**ASSIGNED TASK**
Search term "none": please show all lines in the listing that contain it.

**PROVIDED INFORMATION**
########################################
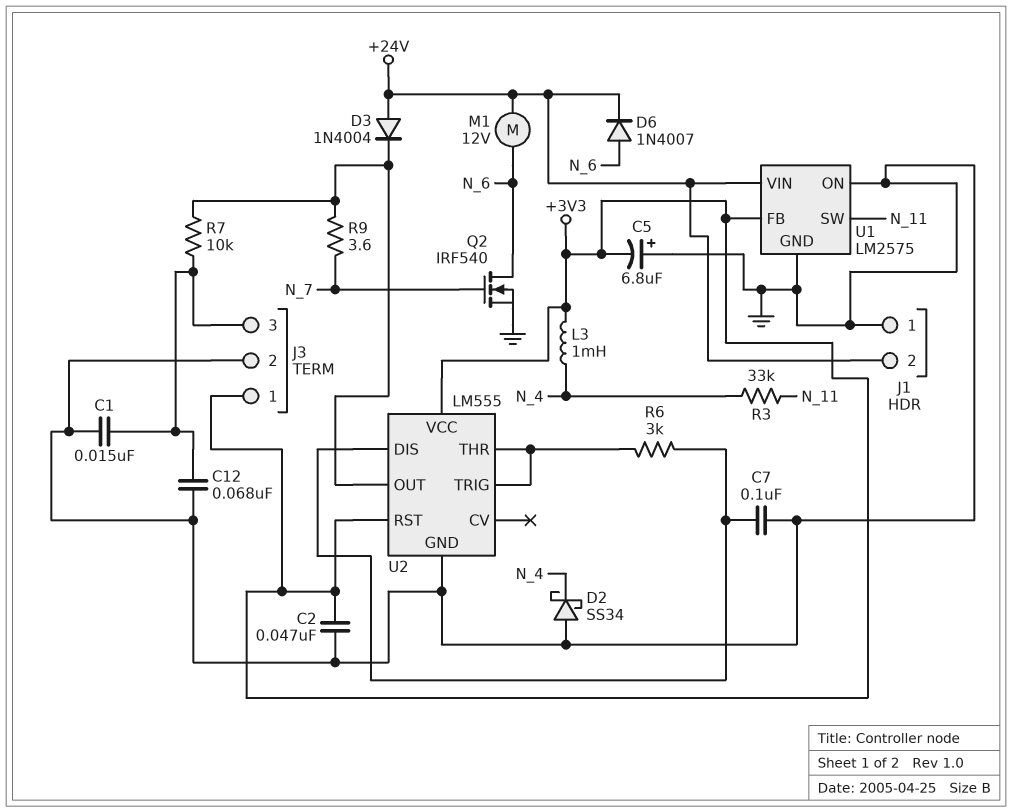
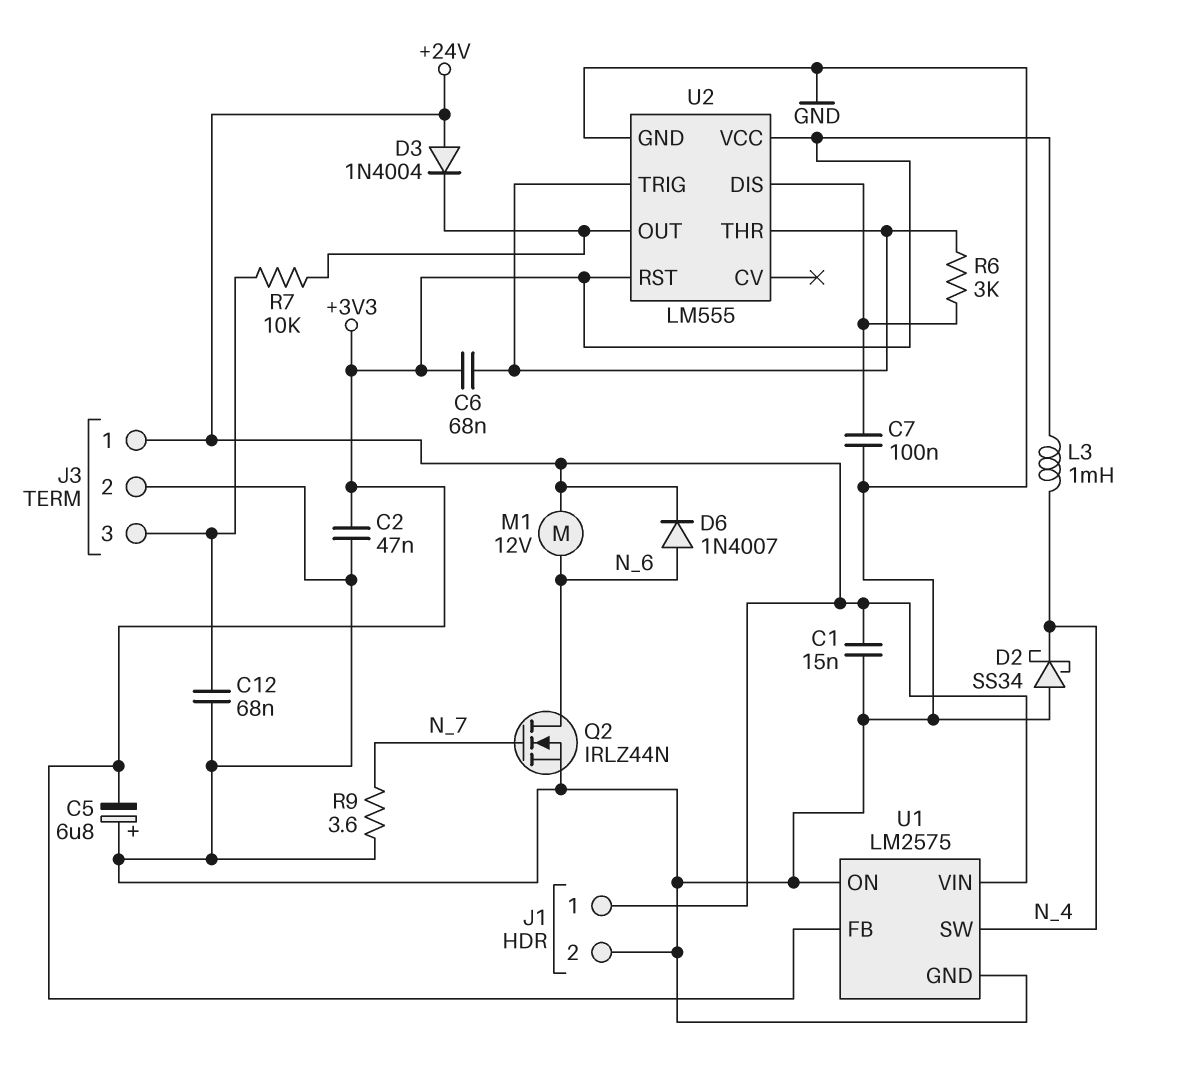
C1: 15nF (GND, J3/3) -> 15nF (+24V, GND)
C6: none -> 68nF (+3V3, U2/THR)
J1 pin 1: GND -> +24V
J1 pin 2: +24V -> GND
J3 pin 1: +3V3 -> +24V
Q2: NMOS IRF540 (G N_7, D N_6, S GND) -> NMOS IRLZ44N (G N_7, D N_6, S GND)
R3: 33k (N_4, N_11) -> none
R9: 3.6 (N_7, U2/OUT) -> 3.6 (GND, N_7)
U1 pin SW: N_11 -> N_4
########################################
**WRITTEN SOLUTION**
C6: none -> 68nF (+3V3, U2/THR)
R3: 33k (N_4, N_11) -> none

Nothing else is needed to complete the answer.